TASK DIRECTIONS -
Each record that follows should be repeated exactly, minus any images.
■ ■ ■ ■ ■ ■ ■
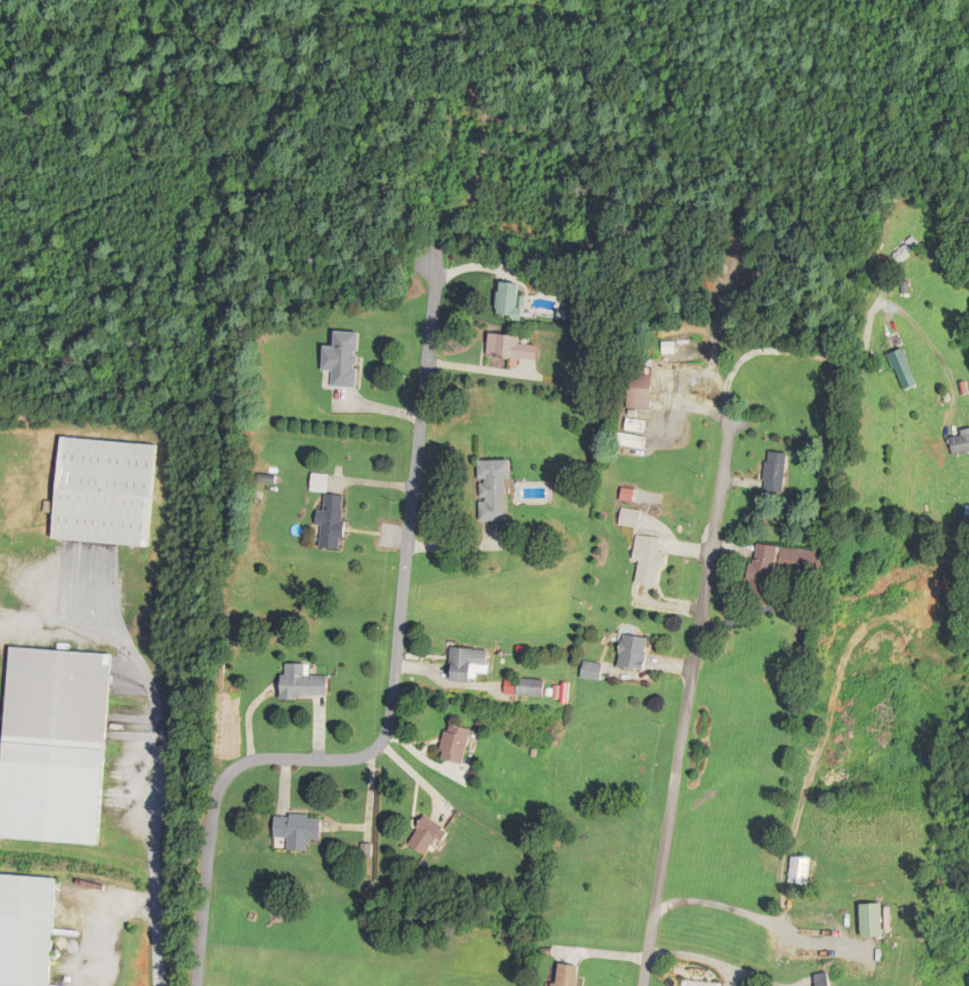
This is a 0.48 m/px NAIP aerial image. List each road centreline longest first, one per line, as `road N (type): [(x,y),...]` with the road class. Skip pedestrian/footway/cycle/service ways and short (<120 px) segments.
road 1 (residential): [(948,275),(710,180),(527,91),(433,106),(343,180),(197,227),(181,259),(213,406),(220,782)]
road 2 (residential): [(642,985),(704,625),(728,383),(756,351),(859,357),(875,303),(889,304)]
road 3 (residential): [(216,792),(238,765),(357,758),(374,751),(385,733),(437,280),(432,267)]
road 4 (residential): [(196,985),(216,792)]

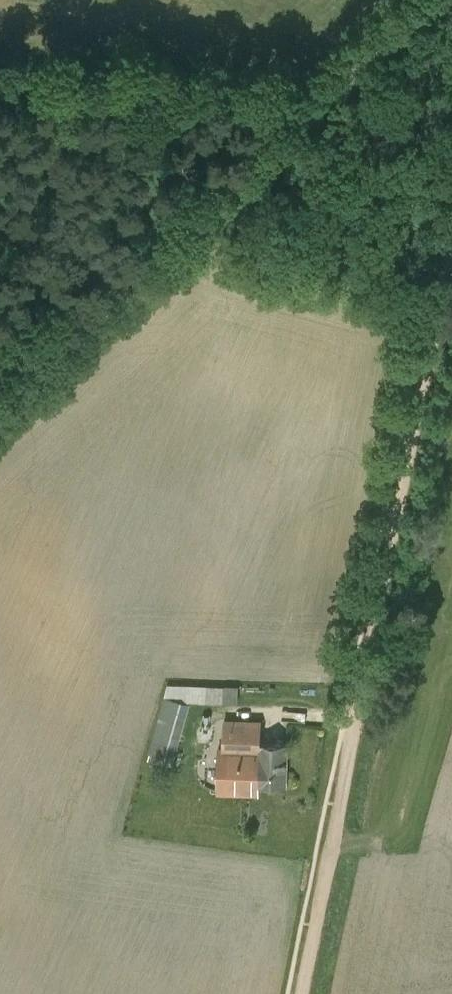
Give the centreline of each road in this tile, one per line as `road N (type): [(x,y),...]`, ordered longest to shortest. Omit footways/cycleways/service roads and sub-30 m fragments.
■ ■ ■ ■ ■ ■ ■
TASK SOLUTION -
This is a 0.48 m/px NAIP aerial image. List each road centreline longest first, one per line, as `road N (type): [(x,y),...]` with the road class. Skip pedestrian/footway/cycle/service ways and short (<120 px) segments.
road 1 (residential): [(948,275),(710,180),(527,91),(433,106),(343,180),(197,227),(181,259),(213,406),(220,782)]
road 2 (residential): [(642,985),(704,625),(728,383),(756,351),(859,357),(875,303),(889,304)]
road 3 (residential): [(216,792),(238,765),(357,758),(374,751),(385,733),(437,280),(432,267)]
road 4 (residential): [(196,985),(216,792)]

Give the centreline of each road in this tile, one per line as `road N (type): [(x,y),...]`, ordered longest to shortest. Omit footways/cycleways/service roads and sub-30 m fragments.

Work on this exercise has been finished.